» GIVEN MATERIAL
++++++++++++++++++++

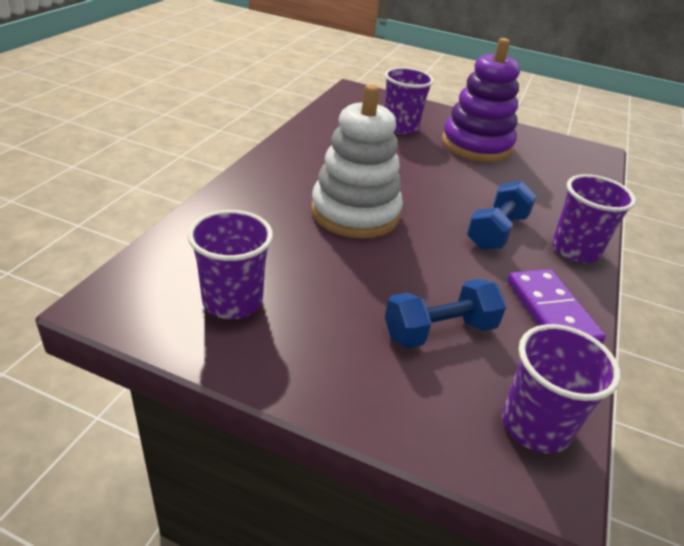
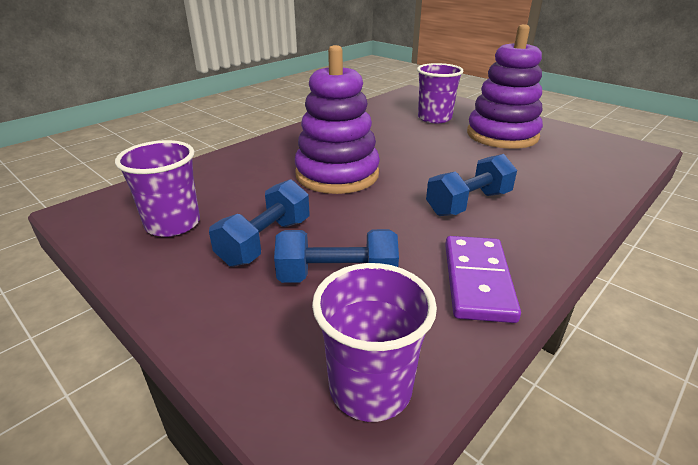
camera: 25 degrees right, 5 degrees down
(346, 305) = (265, 241): none -> blue dumbbell
(355, 213) = (337, 174): white stacking toy -> purple stacking toy
(575, 250) = (550, 229): purple cup -> none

++++++++++++++++++++

» WHAT IS NEEDED
Look through the lines above for "none". Say how many have it, and give no other words.

» WRITTEN RESPONSE
2